:: Working data
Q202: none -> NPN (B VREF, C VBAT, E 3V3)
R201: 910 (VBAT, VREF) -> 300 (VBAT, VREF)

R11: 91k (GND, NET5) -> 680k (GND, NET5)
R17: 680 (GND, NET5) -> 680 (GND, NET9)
::::
:: Working data
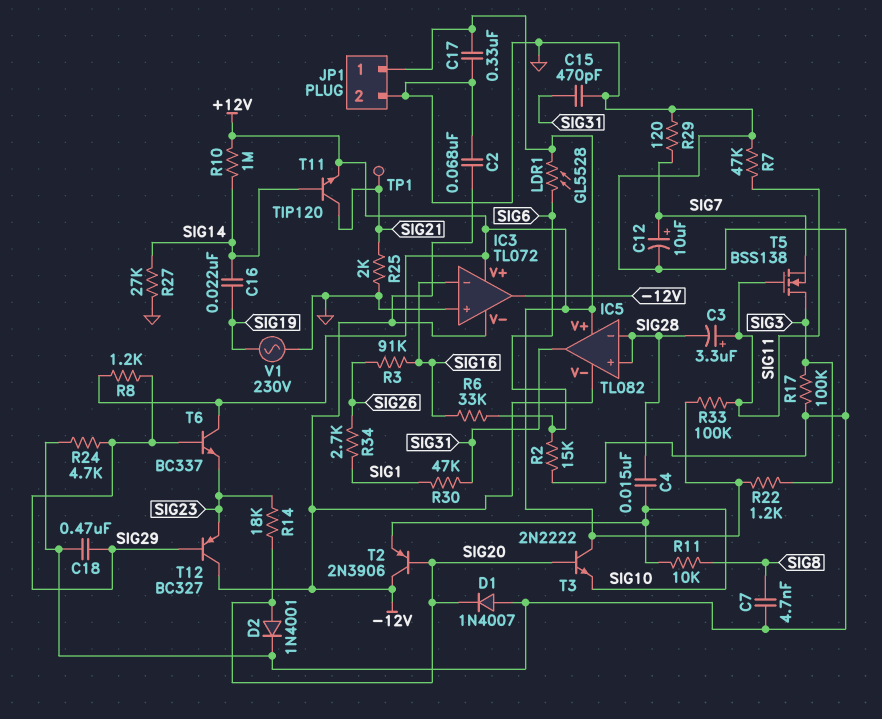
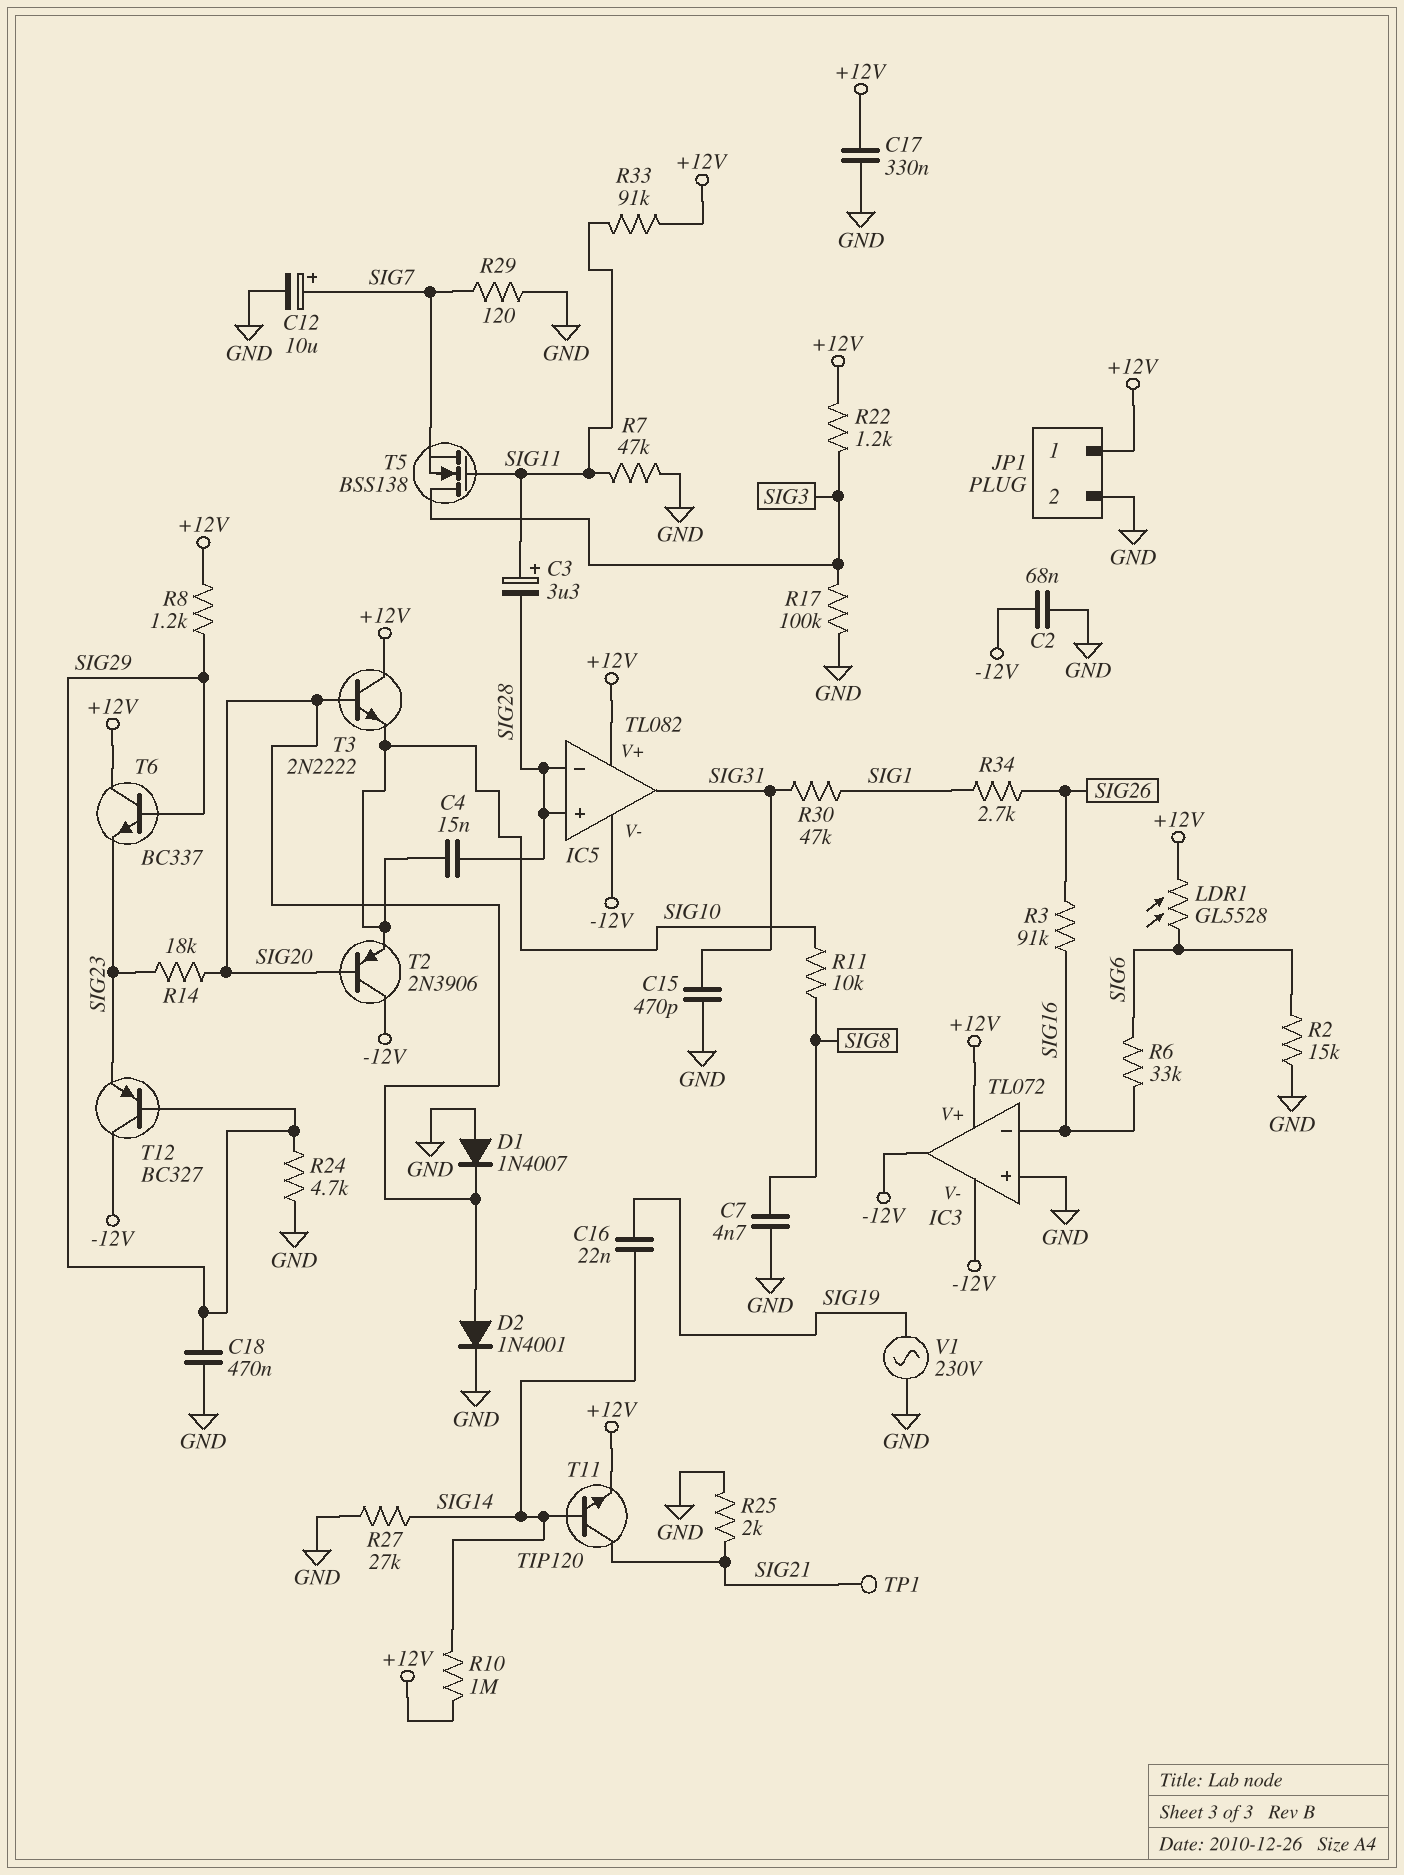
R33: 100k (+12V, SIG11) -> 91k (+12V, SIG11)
::::
• [What the exercise asks] Your answer should be the exact lines above from the one with "R201: 910 (VBAT, VREF) -> 300 (VBAT, VREF)" through the one with "R17: 680 (GND, NET5) -> 680 (GND, NET9)", both included, and nothing besides.

• [Response area]
R201: 910 (VBAT, VREF) -> 300 (VBAT, VREF)

R11: 91k (GND, NET5) -> 680k (GND, NET5)
R17: 680 (GND, NET5) -> 680 (GND, NET9)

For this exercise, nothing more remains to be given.